WHAT TO PRODUCE
Across these entries, work out how many lines carry the string "FILT", and give only that number.

SOURCE MATERIAL
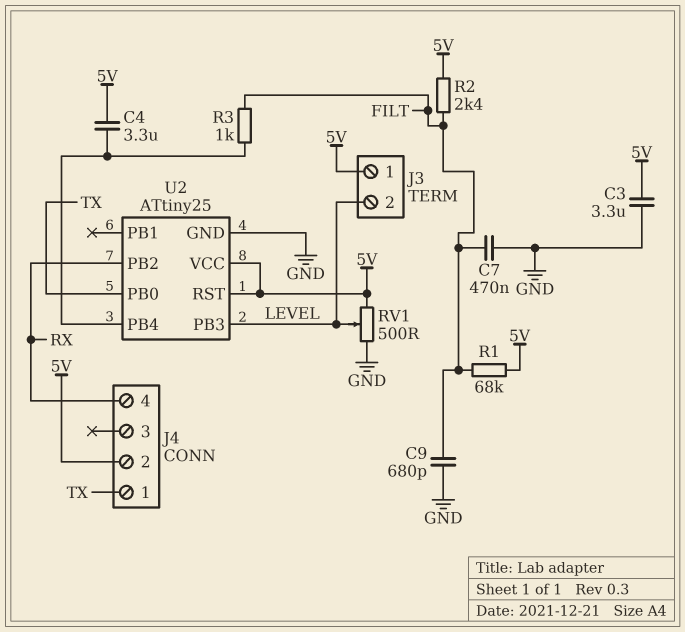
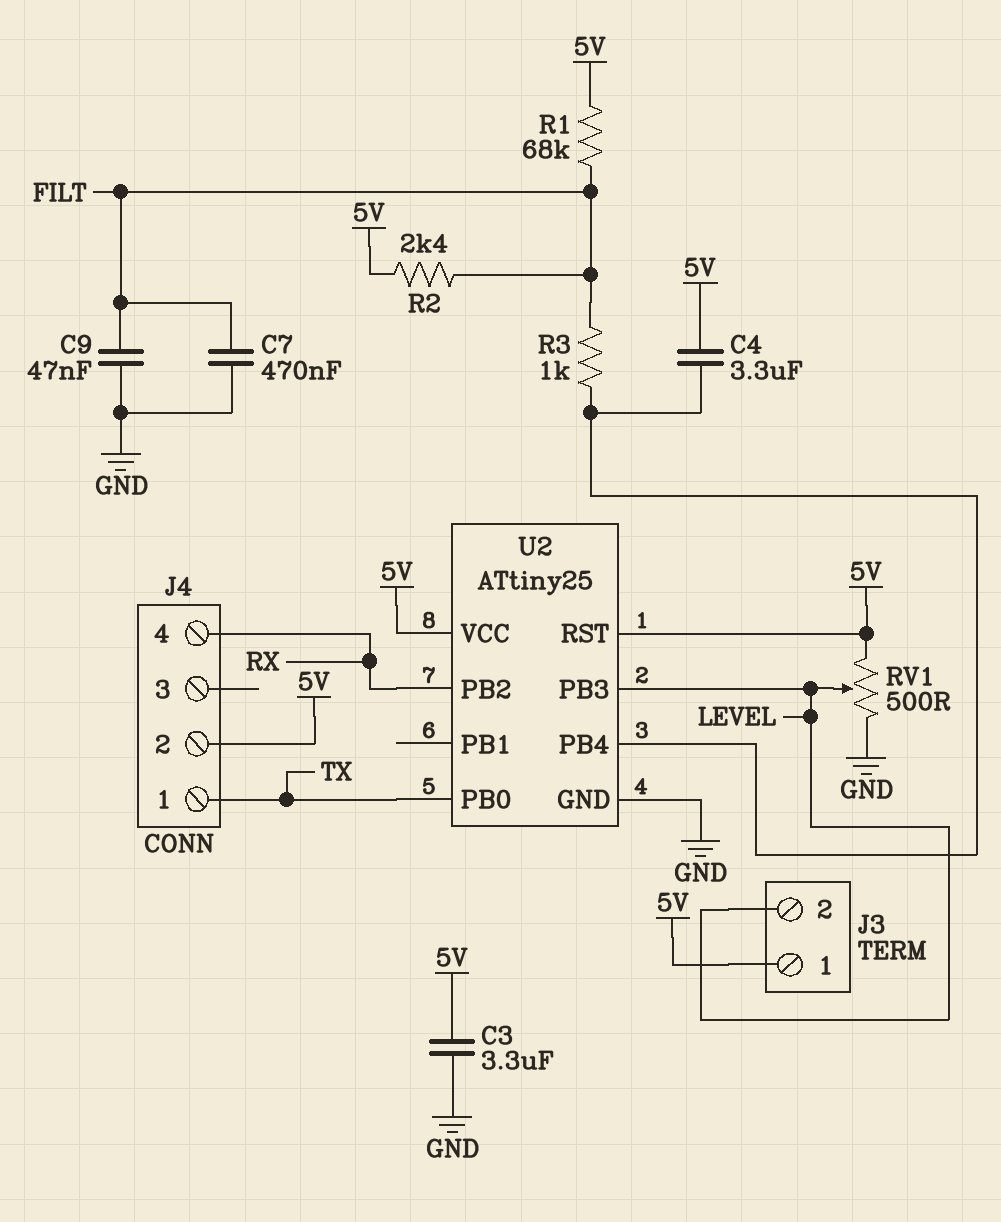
C9: 680pF (FILT, GND) -> 47nF (FILT, GND)

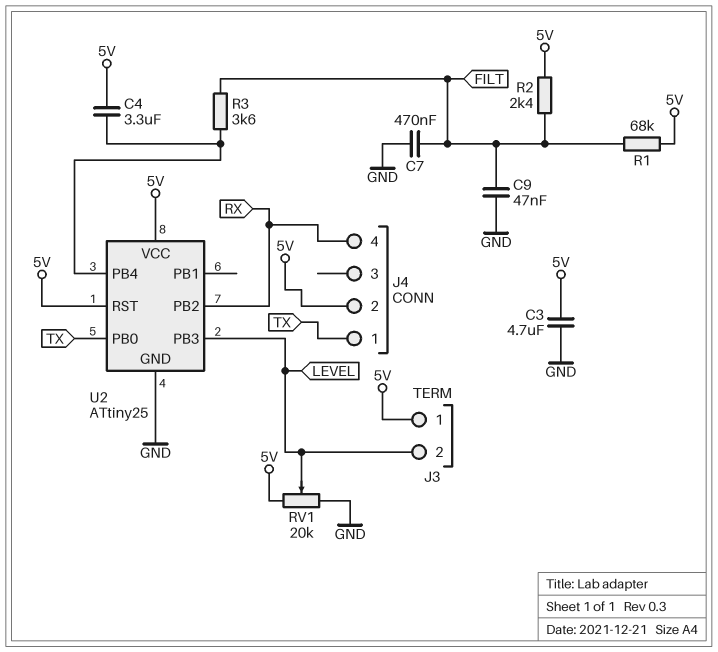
C3: 3.3uF (5V, GND) -> 4.7uF (5V, GND)
R3: 1k (FILT, U2/PB4) -> 3.6k (FILT, U2/PB4)
RV1: 500 (5V, GND, wiper LEVEL) -> 20k (5V, GND, wiper LEVEL)

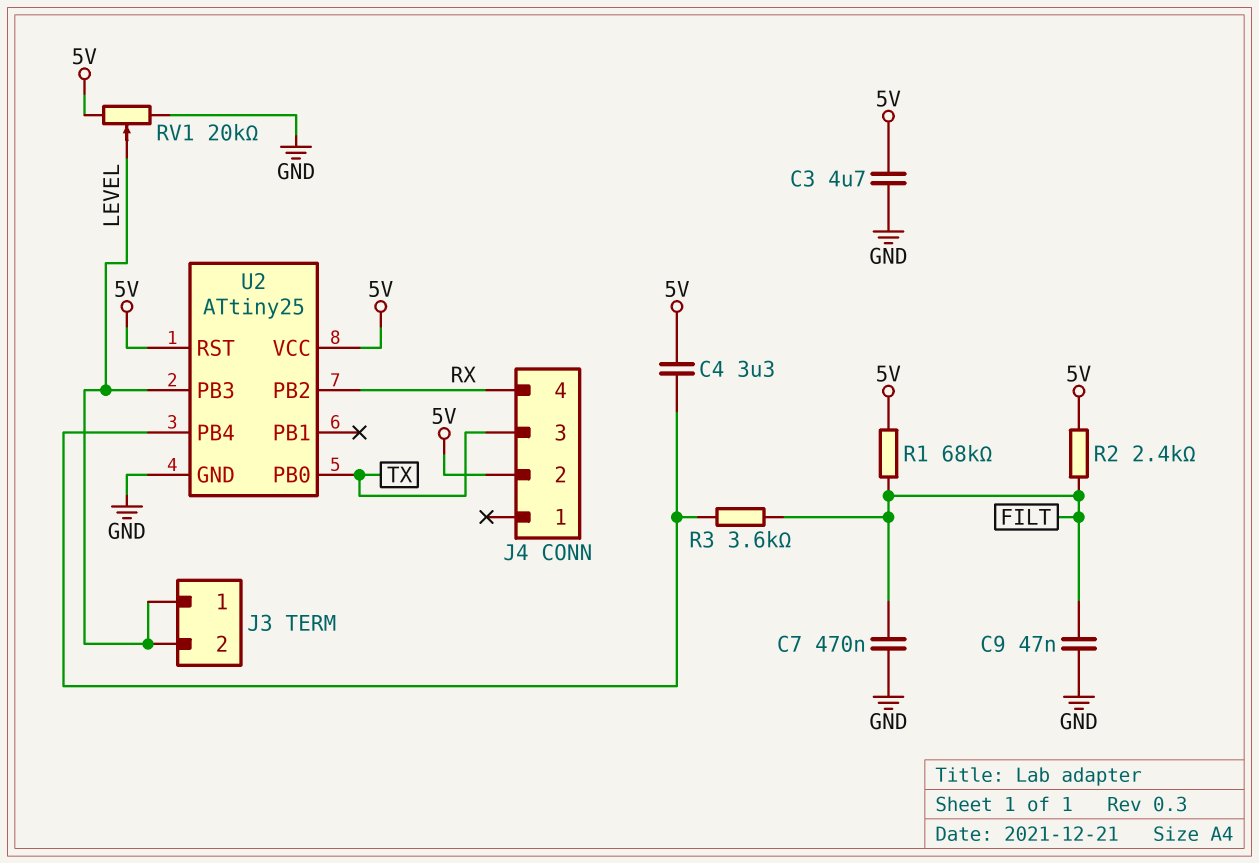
J3 pin 1: 5V -> LEVEL
J4 pin 1: TX -> none
J4 pin 3: none -> TX

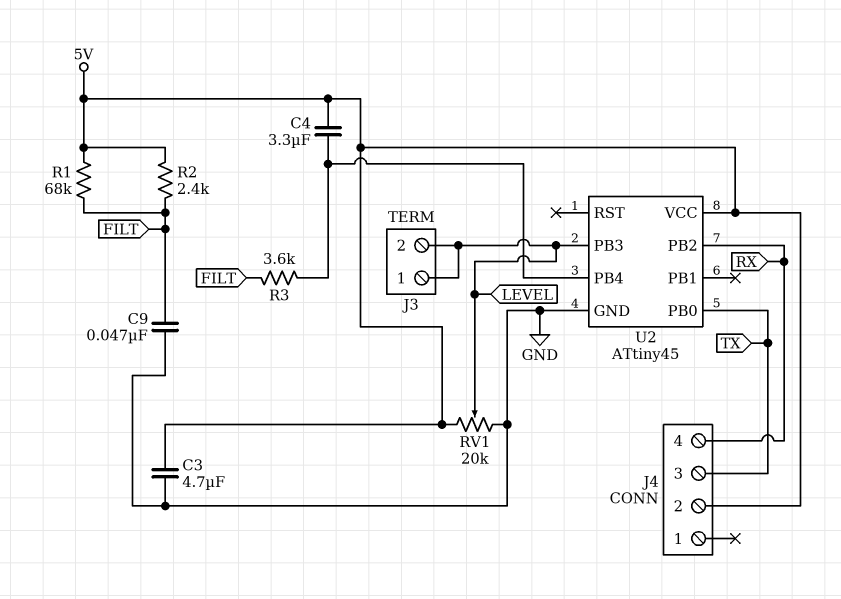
C7: 470nF (FILT, GND) -> none
U2: ATtiny25 -> ATtiny45
U2 pin RST: 5V -> none

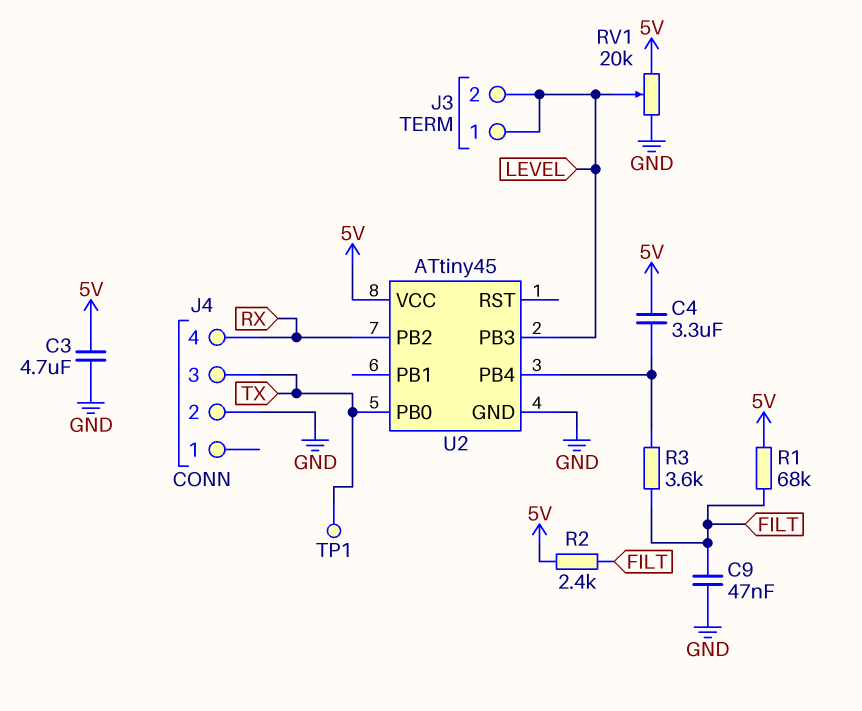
J4 pin 2: 5V -> GND
TP1: none -> test point (TX)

EXERCISE OUTPUT
3